Task instructions: From the entries below, reproduce exactly the line containing "green phone: 7 -> 6", the line containing "white dice: 5 -> 6", and every line in between, with nothing added.

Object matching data
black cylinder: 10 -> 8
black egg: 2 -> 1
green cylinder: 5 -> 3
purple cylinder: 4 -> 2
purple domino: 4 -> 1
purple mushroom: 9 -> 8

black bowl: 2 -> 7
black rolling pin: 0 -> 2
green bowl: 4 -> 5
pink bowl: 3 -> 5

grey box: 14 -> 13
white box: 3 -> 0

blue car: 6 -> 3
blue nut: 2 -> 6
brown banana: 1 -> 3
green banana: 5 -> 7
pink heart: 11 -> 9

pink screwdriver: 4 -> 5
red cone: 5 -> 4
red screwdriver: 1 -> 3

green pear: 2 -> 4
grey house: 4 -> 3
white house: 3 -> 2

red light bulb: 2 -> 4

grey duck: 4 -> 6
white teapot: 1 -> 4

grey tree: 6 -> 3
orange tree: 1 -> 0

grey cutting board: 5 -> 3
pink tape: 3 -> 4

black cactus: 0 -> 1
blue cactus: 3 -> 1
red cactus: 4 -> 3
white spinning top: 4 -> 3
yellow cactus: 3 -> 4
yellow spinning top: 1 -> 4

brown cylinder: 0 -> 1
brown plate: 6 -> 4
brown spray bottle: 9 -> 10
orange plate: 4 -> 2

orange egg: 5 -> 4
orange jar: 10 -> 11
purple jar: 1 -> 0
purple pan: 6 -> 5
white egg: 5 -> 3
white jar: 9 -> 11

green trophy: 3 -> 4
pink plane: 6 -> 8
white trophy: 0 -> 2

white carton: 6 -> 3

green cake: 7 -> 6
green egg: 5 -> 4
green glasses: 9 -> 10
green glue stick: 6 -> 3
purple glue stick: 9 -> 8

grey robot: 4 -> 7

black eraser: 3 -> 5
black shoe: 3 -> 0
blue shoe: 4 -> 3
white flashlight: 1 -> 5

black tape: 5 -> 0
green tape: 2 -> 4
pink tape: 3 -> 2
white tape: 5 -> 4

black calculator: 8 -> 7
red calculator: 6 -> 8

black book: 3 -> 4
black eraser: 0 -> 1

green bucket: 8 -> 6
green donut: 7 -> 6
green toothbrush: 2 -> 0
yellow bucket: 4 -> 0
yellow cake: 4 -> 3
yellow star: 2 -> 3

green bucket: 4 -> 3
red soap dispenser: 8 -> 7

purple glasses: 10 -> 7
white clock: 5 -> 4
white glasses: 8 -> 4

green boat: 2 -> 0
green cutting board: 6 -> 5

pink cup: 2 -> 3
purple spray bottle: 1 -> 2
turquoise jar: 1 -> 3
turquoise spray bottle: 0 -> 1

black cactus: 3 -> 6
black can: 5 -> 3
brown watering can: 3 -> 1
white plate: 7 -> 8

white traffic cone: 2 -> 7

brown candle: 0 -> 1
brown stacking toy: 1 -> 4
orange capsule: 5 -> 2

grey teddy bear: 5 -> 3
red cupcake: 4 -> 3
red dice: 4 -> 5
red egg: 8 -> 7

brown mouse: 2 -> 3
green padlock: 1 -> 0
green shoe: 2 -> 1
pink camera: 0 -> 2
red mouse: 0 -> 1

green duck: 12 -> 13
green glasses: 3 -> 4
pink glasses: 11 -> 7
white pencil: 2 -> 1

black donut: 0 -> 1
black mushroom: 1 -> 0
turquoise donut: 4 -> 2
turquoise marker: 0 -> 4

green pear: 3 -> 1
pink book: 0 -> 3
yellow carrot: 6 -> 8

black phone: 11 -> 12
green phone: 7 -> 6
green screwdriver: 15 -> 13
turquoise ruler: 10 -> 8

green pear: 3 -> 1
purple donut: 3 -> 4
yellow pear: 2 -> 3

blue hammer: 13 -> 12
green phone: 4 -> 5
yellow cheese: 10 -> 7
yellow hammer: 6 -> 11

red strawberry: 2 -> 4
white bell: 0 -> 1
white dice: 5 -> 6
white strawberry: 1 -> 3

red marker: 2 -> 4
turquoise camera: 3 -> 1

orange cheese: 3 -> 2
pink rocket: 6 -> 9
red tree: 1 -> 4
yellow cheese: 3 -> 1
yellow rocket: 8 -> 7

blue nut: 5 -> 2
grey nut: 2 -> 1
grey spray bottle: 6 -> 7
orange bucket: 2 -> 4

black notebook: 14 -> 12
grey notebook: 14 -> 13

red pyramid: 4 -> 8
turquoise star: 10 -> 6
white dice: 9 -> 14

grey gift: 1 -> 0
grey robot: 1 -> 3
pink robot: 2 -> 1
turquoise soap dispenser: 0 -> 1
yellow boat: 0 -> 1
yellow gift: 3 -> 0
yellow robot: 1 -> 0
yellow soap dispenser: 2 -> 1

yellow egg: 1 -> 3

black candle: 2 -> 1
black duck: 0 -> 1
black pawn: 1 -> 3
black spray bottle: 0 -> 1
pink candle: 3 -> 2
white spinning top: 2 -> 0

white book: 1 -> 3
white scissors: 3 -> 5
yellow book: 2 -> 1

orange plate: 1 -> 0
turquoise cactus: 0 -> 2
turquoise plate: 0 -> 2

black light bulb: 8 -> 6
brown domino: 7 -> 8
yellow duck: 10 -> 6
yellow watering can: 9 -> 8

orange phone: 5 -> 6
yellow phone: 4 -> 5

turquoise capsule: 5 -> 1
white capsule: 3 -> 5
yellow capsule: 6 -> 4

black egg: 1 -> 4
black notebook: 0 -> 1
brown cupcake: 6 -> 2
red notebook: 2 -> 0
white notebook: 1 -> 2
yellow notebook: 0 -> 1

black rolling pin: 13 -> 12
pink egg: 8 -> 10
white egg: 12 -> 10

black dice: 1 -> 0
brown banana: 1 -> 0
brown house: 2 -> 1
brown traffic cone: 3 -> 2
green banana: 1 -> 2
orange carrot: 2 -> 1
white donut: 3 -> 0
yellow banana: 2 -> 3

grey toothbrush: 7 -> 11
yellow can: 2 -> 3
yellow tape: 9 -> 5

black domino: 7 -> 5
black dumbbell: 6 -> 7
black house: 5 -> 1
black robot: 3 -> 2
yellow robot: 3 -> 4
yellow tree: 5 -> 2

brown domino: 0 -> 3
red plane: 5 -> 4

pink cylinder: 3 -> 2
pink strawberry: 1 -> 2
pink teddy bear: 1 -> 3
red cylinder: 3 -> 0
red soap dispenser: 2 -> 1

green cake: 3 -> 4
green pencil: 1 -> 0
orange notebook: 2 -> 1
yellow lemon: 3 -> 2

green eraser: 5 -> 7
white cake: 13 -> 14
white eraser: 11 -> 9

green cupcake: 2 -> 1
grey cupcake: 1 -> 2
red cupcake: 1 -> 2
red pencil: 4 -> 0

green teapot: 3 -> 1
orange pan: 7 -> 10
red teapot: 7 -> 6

Completed task:
green phone: 7 -> 6
green screwdriver: 15 -> 13
turquoise ruler: 10 -> 8

green pear: 3 -> 1
purple donut: 3 -> 4
yellow pear: 2 -> 3

blue hammer: 13 -> 12
green phone: 4 -> 5
yellow cheese: 10 -> 7
yellow hammer: 6 -> 11

red strawberry: 2 -> 4
white bell: 0 -> 1
white dice: 5 -> 6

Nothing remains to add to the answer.